- Directive
Could you filter the records below and keep only the lines with the word "yellow"?

- Source material
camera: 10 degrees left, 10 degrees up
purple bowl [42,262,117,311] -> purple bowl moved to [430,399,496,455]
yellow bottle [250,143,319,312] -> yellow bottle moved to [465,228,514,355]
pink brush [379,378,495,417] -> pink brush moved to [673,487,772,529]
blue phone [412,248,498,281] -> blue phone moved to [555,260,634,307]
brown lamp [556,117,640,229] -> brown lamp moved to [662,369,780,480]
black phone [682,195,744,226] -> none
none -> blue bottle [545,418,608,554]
---
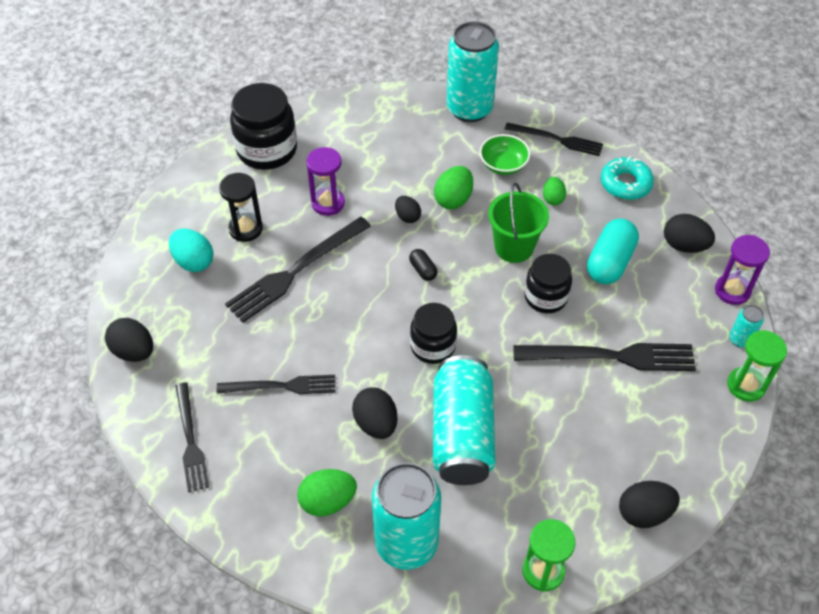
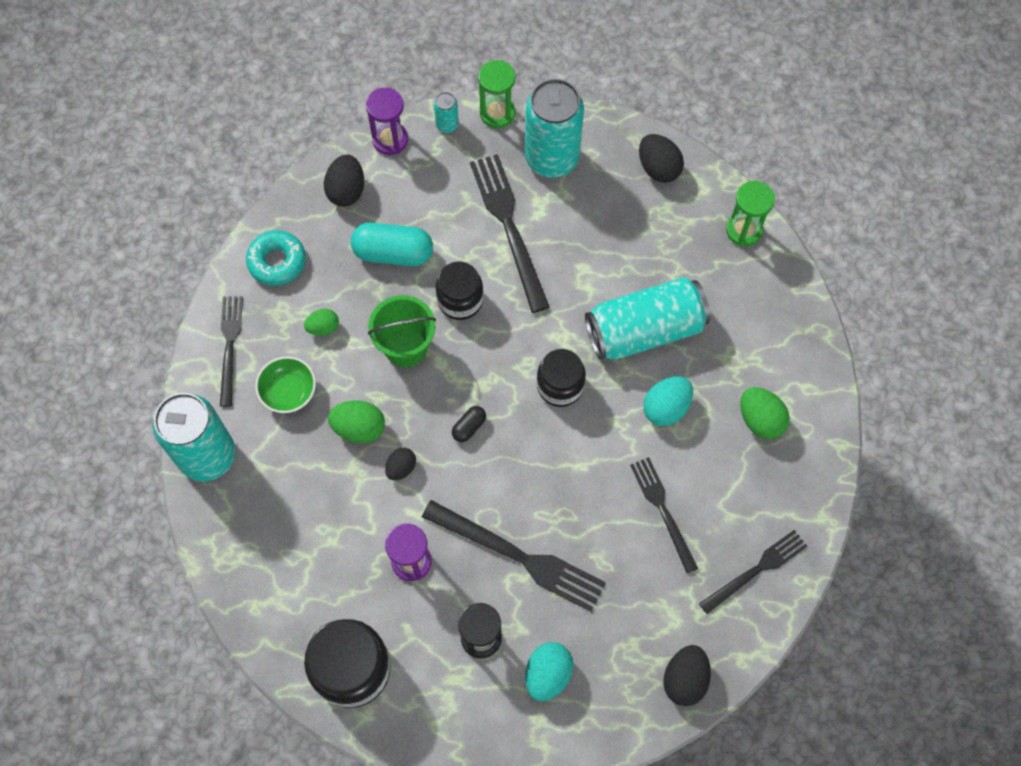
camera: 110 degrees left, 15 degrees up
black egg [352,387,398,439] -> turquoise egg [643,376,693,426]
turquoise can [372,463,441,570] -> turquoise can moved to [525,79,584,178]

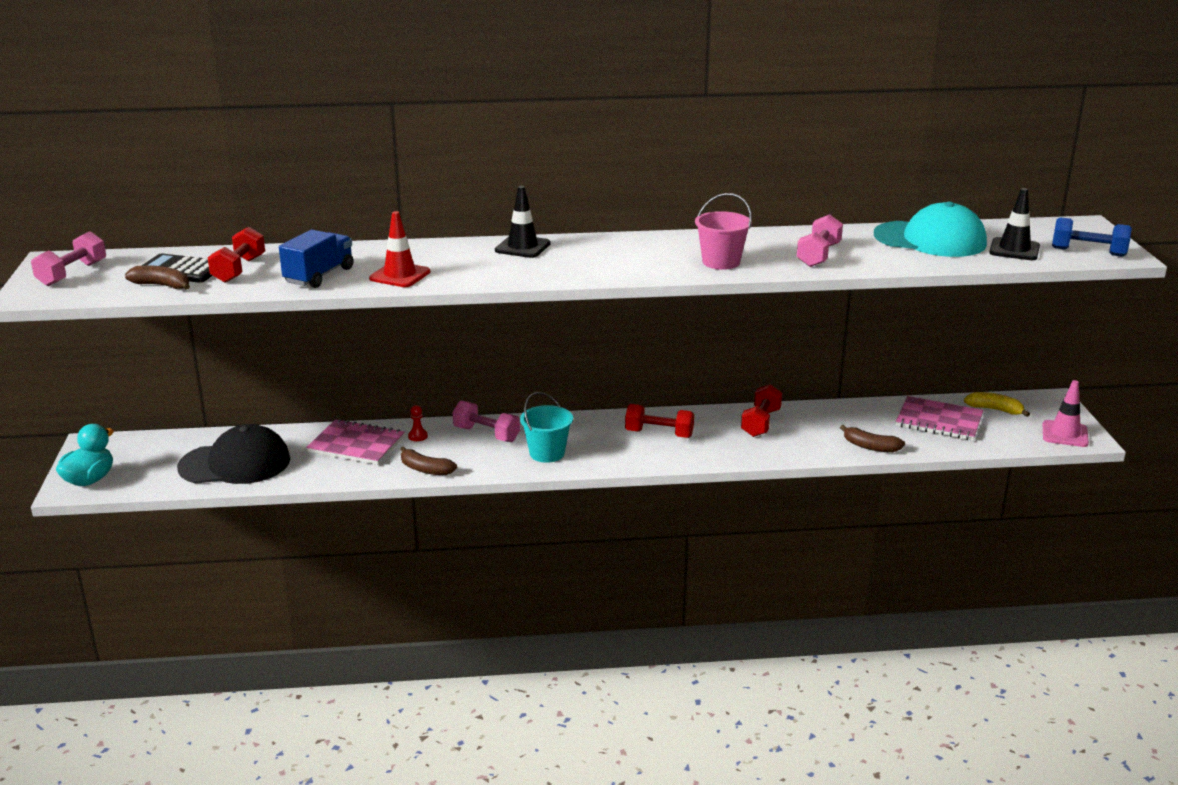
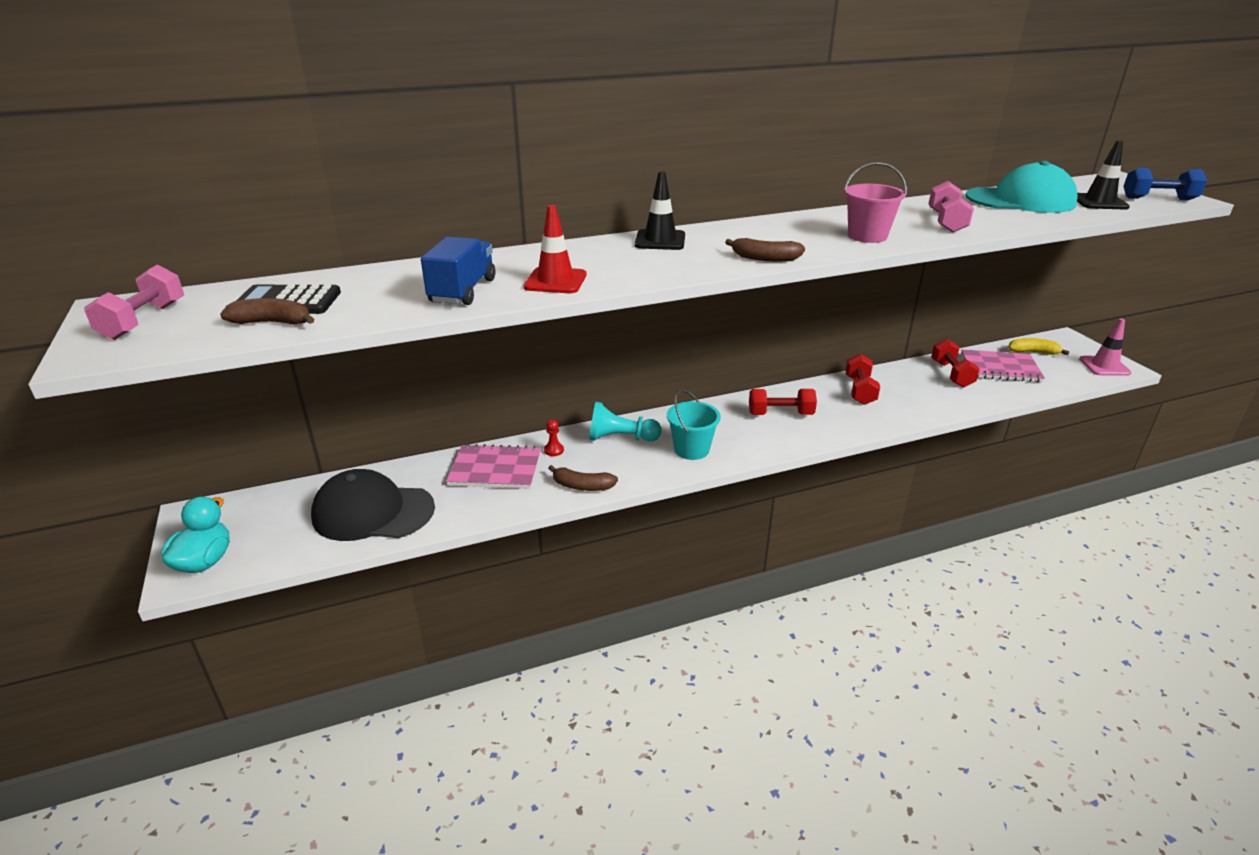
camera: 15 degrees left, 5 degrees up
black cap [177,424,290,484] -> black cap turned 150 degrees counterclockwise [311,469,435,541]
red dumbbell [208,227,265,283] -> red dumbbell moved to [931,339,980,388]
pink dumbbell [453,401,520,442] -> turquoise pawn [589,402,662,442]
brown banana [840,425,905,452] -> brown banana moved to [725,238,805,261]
...
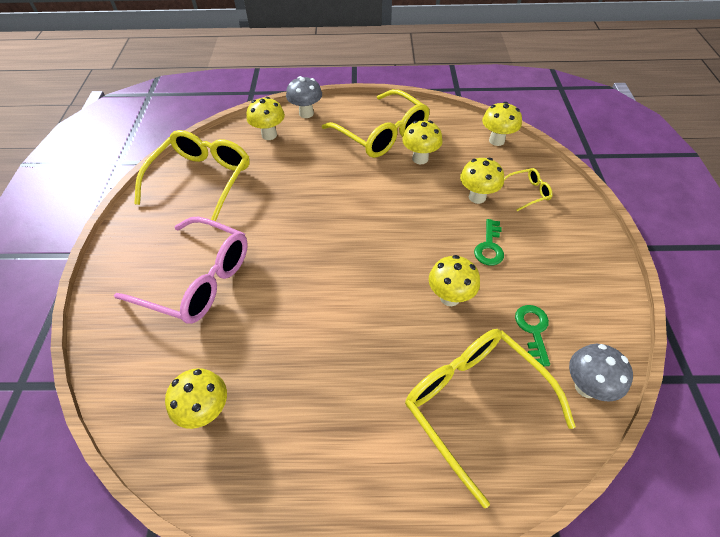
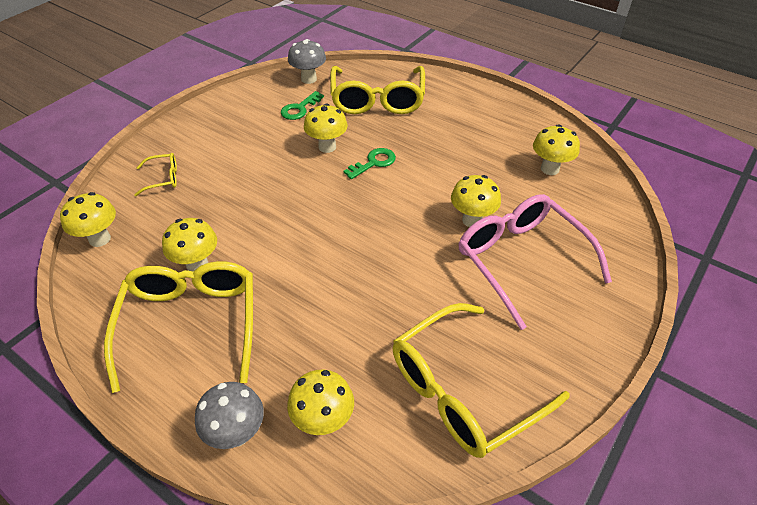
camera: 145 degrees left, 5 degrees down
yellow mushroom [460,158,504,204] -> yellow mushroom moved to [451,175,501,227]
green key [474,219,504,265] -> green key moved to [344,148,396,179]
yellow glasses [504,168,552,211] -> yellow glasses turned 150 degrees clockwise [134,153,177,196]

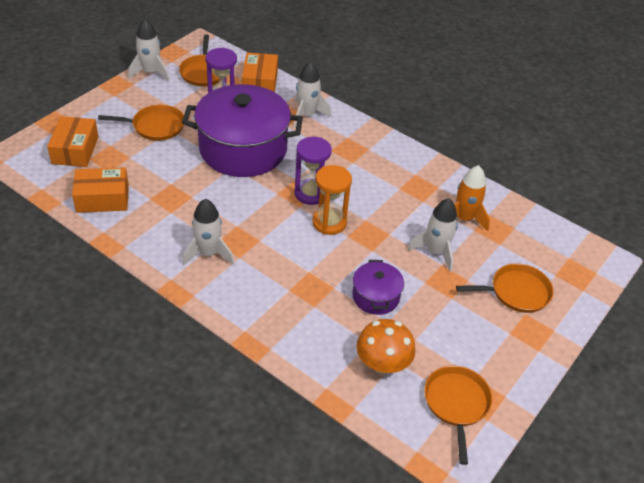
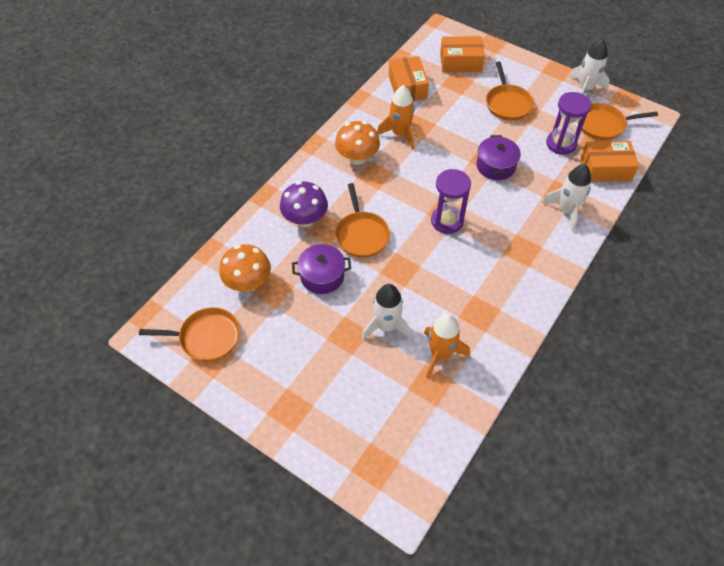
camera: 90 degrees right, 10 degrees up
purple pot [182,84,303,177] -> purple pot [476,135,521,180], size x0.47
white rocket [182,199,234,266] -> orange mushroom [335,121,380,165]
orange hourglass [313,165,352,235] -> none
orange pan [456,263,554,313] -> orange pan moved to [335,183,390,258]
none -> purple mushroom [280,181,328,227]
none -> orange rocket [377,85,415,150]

- Answer to this problem
yellow bottle [250,143,319,312] -> yellow bottle moved to [465,228,514,355]
yellow mushroom [460,158,504,204] -> yellow mushroom moved to [451,175,501,227]
yellow glasses [504,168,552,211] -> yellow glasses turned 150 degrees clockwise [134,153,177,196]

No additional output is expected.